*Task directions*. Your job is to transcribe all the records that follow, excluding any pictures.

[[ Information given, beginning ]]

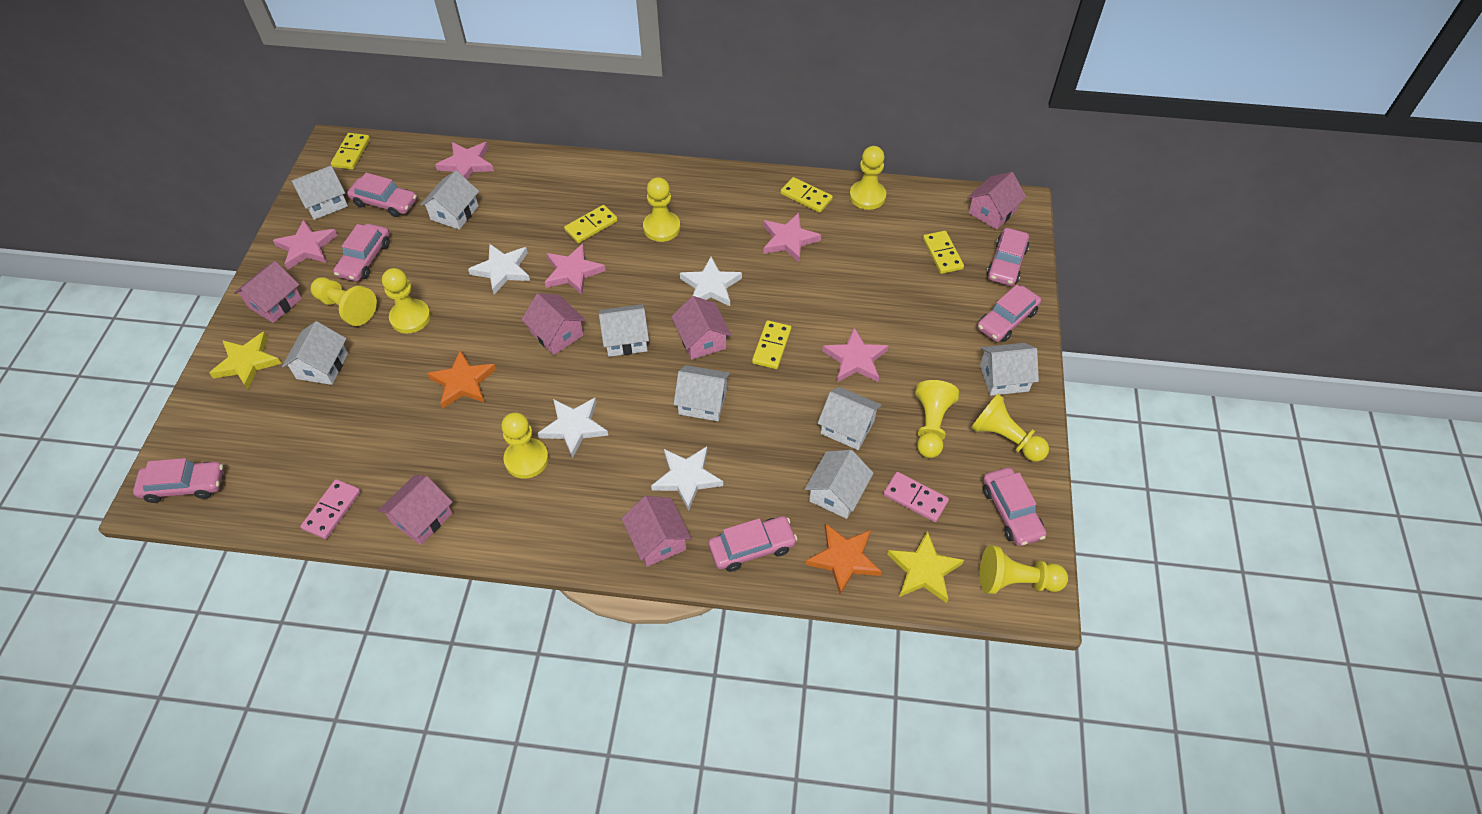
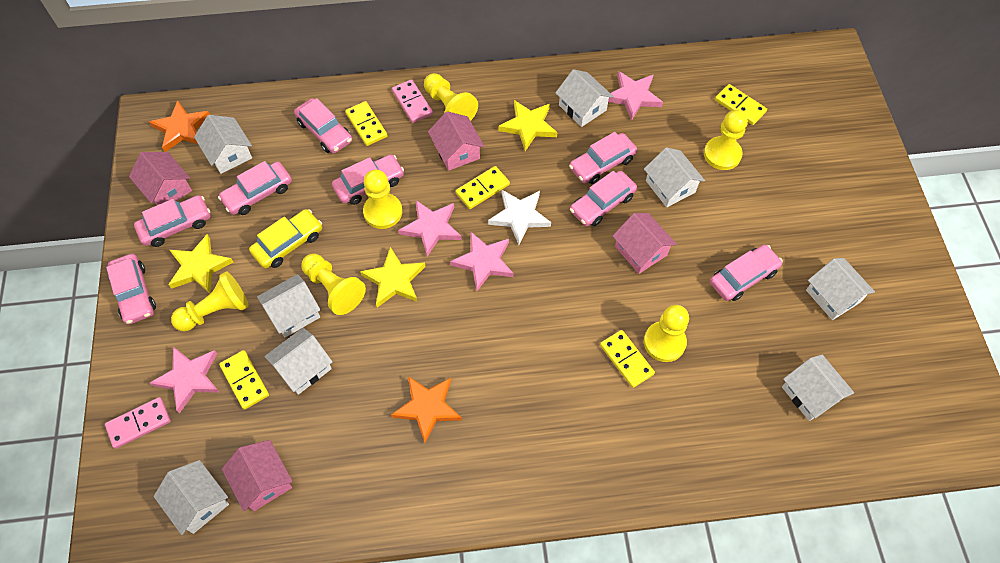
pink car: 7 -> 8
pink house: 6 -> 4
pink star: 5 -> 4
white star: 4 -> 1
yellow car: 0 -> 1
yellow pawn: 8 -> 6
yellow star: 2 -> 3

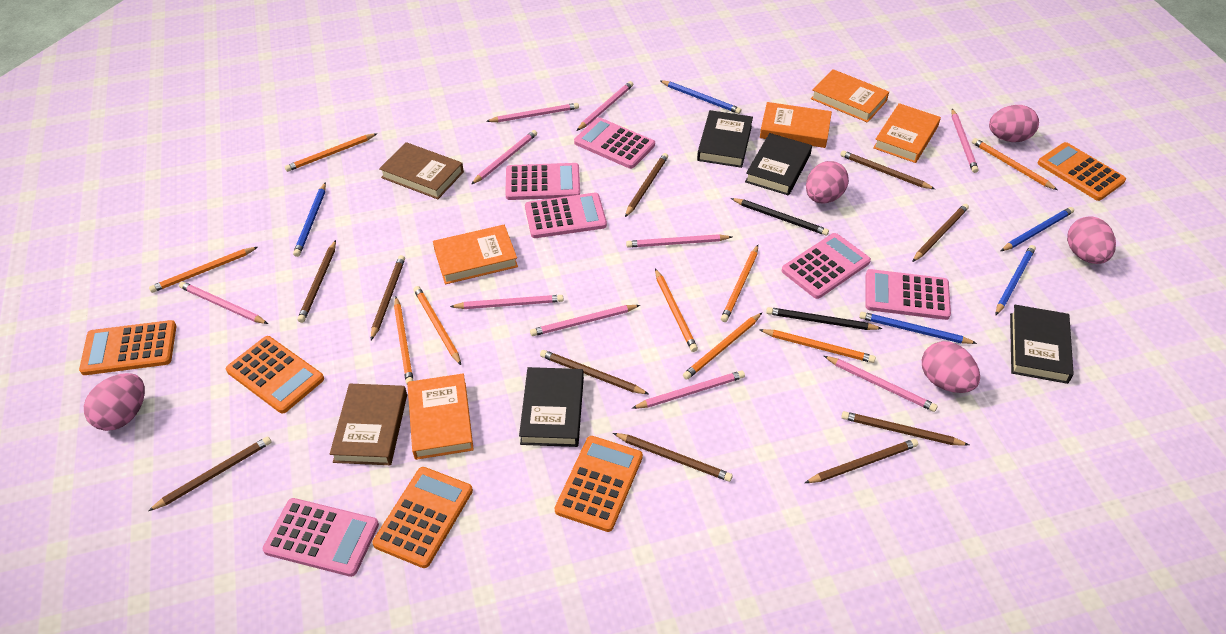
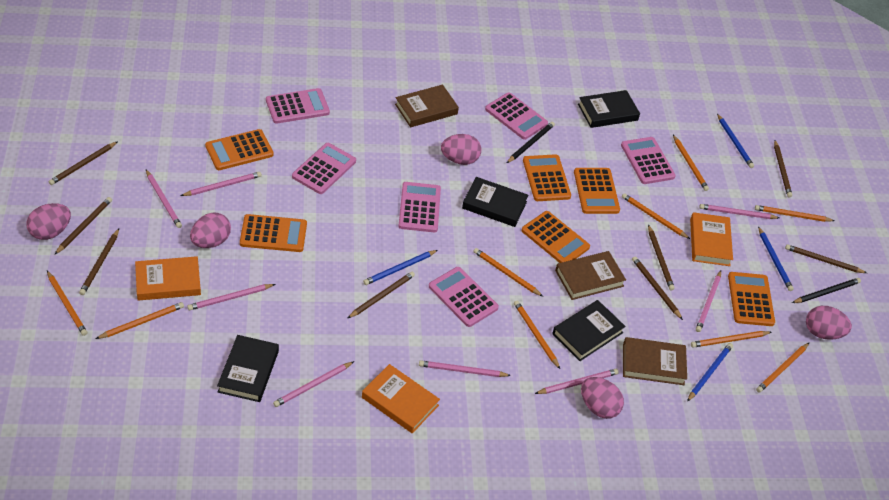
blue pencil: 5 -> 4
brown book: 2 -> 3
brown pencil: 10 -> 8
orange book: 5 -> 3
orange calculator: 5 -> 6
pink pencil: 10 -> 8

[[ Information given, end ]]

*Answer area*.
pink car: 7 -> 8
pink house: 6 -> 4
pink star: 5 -> 4
white star: 4 -> 1
yellow car: 0 -> 1
yellow pawn: 8 -> 6
yellow star: 2 -> 3

blue pencil: 5 -> 4
brown book: 2 -> 3
brown pencil: 10 -> 8
orange book: 5 -> 3
orange calculator: 5 -> 6
pink pencil: 10 -> 8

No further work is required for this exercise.